• _DATA LISTING_
::::

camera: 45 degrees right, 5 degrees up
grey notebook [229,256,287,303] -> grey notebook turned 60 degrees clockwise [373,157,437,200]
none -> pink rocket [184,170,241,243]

::::

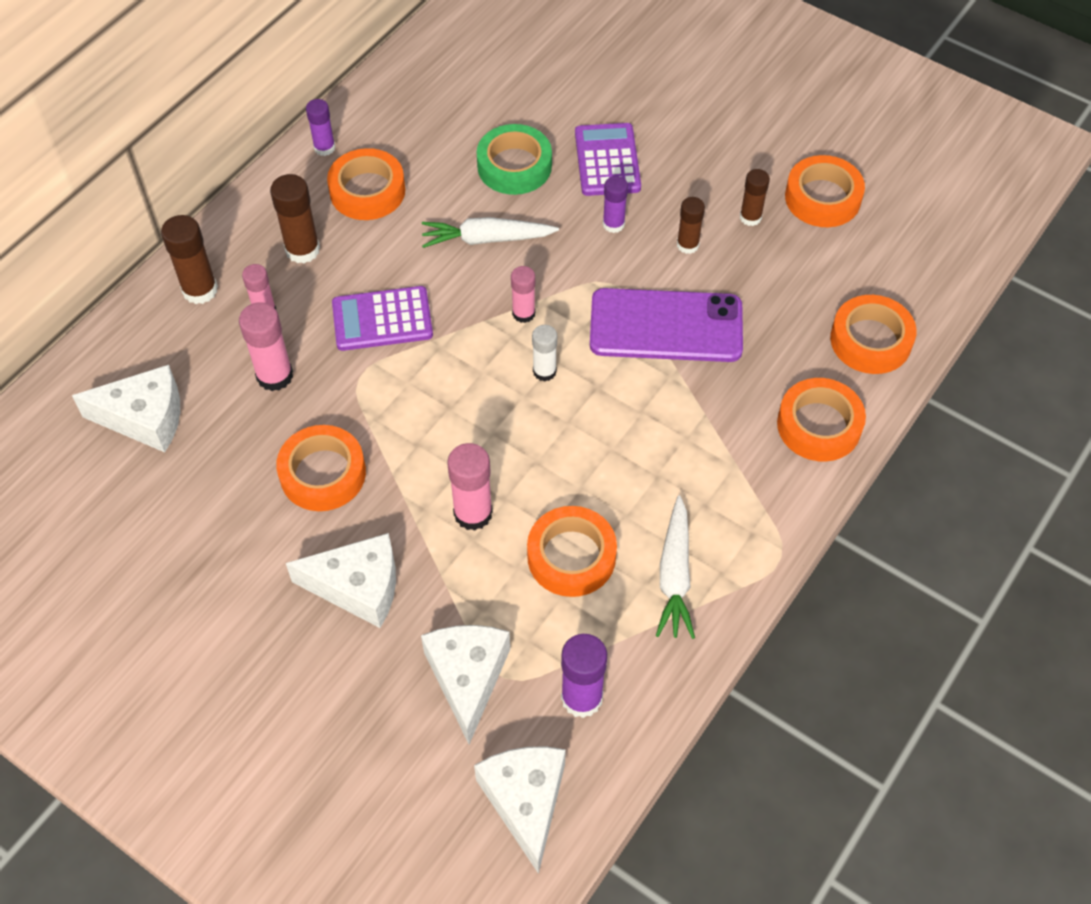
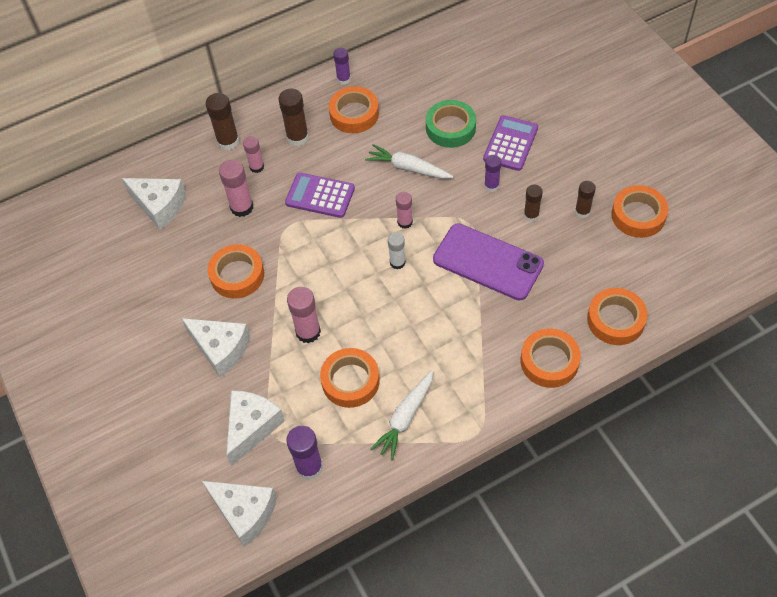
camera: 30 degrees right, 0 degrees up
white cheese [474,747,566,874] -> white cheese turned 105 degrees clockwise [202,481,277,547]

::::

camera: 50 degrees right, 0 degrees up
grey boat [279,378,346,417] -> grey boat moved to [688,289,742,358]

::::

How many lines of the material above hold the string "right"? Reply with the number and nothing else.

3